## How to complete this task
Range to output from the entries below: the line containing "- missing: claw" through the line containing "camera: 30 degrees right, 5 degrees up". Set it down exactly, ends included, nothing else.

Provided records Block Start

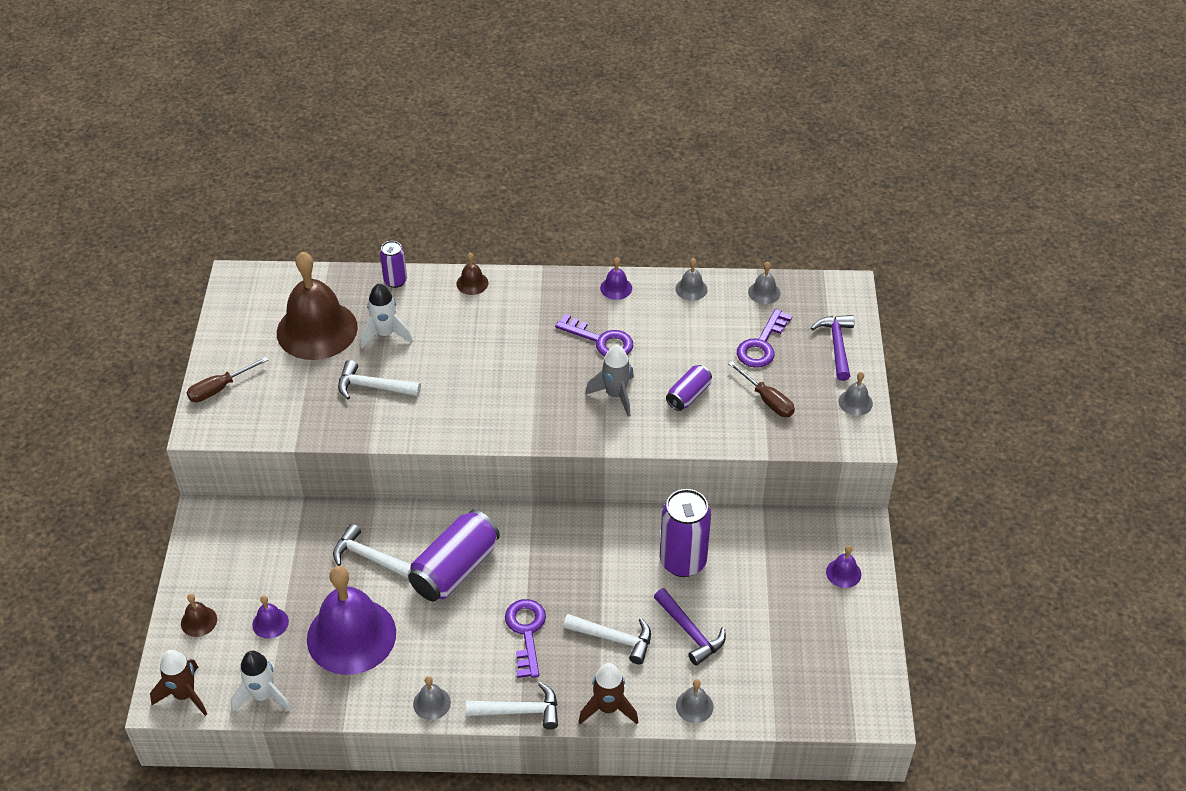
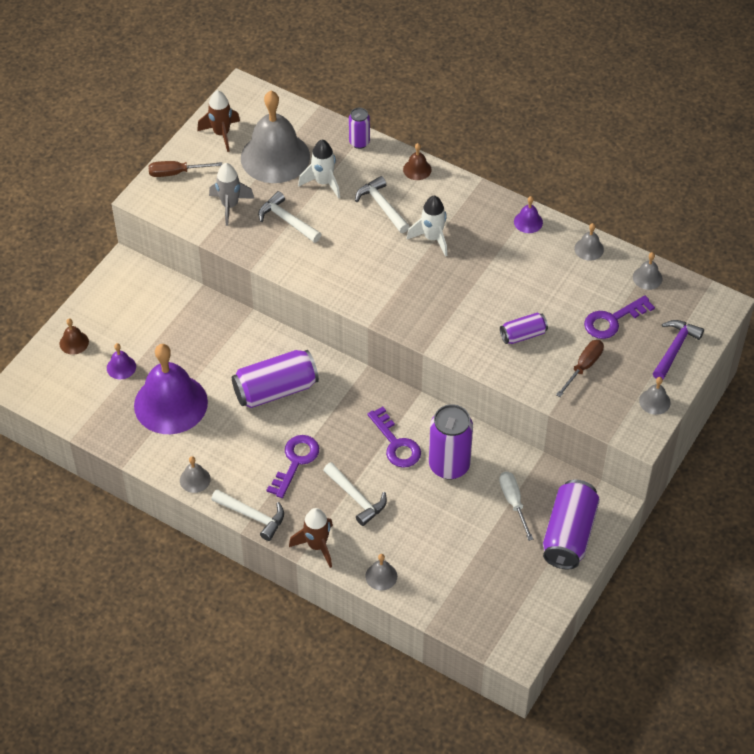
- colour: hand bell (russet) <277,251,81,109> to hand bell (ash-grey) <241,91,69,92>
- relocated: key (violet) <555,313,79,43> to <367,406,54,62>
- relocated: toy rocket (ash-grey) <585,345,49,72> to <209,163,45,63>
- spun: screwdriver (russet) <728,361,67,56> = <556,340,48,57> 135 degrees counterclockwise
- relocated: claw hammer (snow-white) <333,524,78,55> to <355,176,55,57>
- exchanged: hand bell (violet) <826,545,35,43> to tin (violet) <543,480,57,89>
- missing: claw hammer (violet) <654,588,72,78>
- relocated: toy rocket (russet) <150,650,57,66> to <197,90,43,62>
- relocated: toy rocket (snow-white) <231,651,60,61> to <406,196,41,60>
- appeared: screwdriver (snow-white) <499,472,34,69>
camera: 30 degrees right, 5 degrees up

Provided records Block End
Provided records Block Start

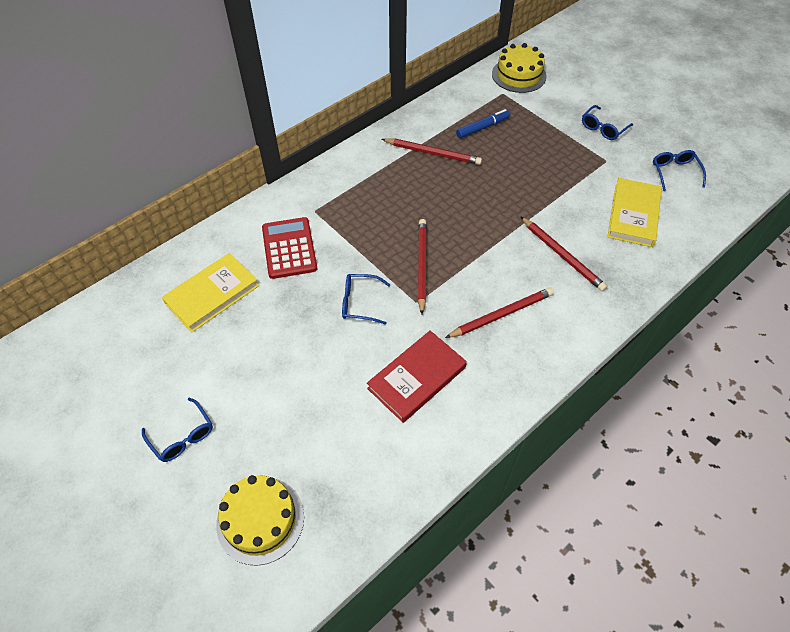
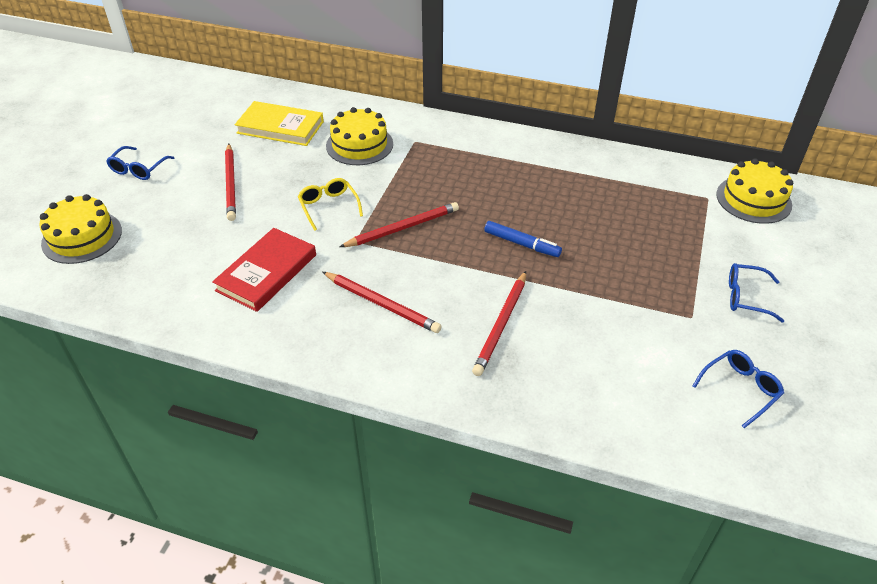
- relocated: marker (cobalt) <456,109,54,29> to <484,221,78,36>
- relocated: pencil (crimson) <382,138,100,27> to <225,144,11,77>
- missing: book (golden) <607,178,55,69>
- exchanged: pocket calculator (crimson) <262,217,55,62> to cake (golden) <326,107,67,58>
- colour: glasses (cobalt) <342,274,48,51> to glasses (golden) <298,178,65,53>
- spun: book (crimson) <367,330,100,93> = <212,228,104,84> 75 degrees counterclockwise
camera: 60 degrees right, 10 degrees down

Provided records Block End

## Answer area
- missing: claw hammer (violet) <654,588,72,78>
- relocated: toy rocket (russet) <150,650,57,66> to <197,90,43,62>
- relocated: toy rocket (snow-white) <231,651,60,61> to <406,196,41,60>
- appeared: screwdriver (snow-white) <499,472,34,69>
camera: 30 degrees right, 5 degrees up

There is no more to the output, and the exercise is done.